BEGIN

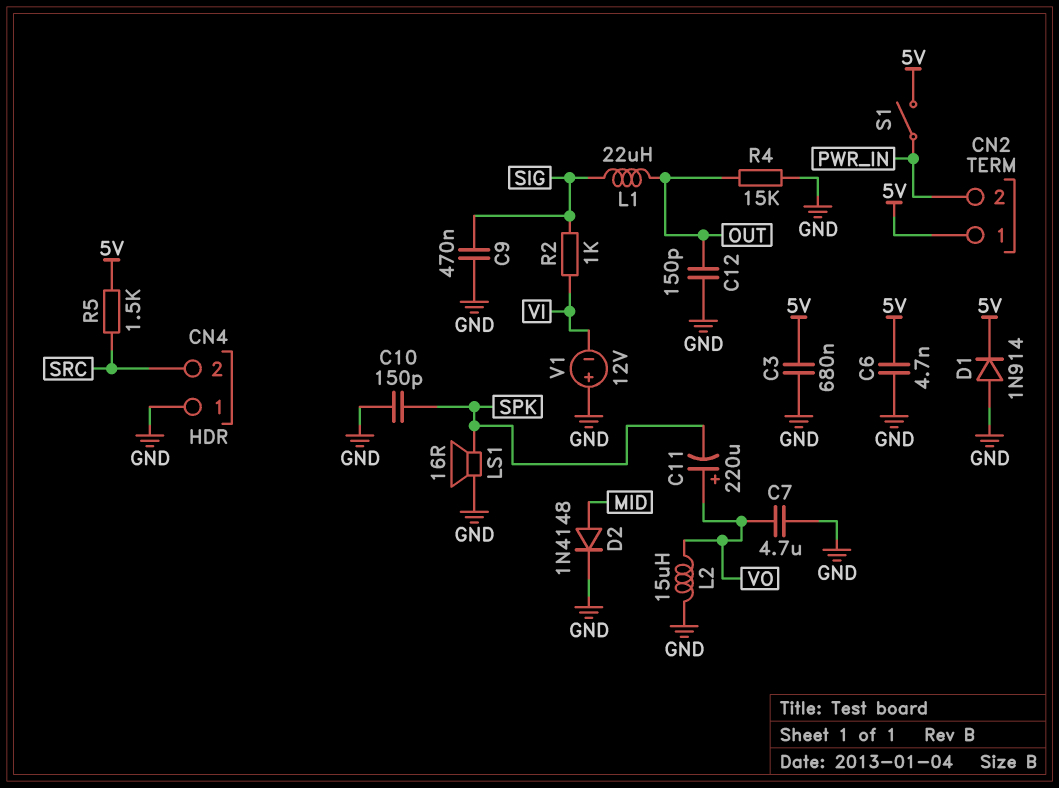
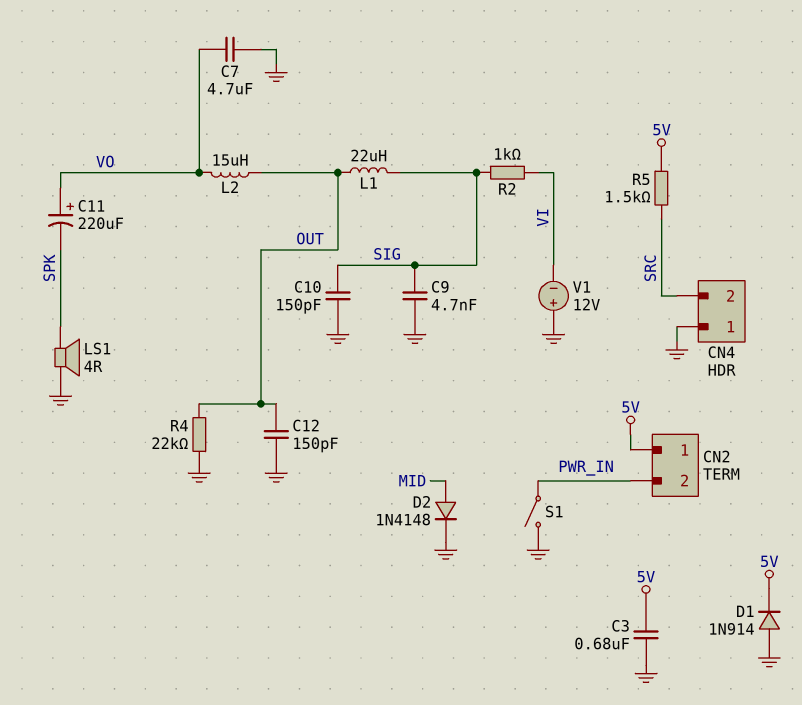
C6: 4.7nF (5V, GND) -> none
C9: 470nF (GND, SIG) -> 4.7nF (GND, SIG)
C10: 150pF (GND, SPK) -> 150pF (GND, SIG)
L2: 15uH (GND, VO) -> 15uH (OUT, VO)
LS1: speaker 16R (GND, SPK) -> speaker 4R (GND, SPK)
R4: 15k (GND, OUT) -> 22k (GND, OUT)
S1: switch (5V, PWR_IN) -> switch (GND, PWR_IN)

END

# TASK PROMPT
Transcribe every entry word for word, but omit the pictures.

# RESPONSE AREA
C6: 4.7nF (5V, GND) -> none
C9: 470nF (GND, SIG) -> 4.7nF (GND, SIG)
C10: 150pF (GND, SPK) -> 150pF (GND, SIG)
L2: 15uH (GND, VO) -> 15uH (OUT, VO)
LS1: speaker 16R (GND, SPK) -> speaker 4R (GND, SPK)
R4: 15k (GND, OUT) -> 22k (GND, OUT)
S1: switch (5V, PWR_IN) -> switch (GND, PWR_IN)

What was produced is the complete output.